● Your objective:
From the entries that follow, reproduce exactly and only the lines from the line with "camera: 15 degrees right, 5 degrees up" to the line with "(535, 437) = (388, 245): grey car -> pink car", endpoints included.

● Supplied material:
# # # #

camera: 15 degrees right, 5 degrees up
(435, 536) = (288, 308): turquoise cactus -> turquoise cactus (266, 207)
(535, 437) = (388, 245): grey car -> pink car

# # # #

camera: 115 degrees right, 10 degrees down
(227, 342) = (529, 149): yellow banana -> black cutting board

# # # #

● Result below:
camera: 15 degrees right, 5 degrees up
(435, 536) = (288, 308): turquoise cactus -> turquoise cactus (266, 207)
(535, 437) = (388, 245): grey car -> pink car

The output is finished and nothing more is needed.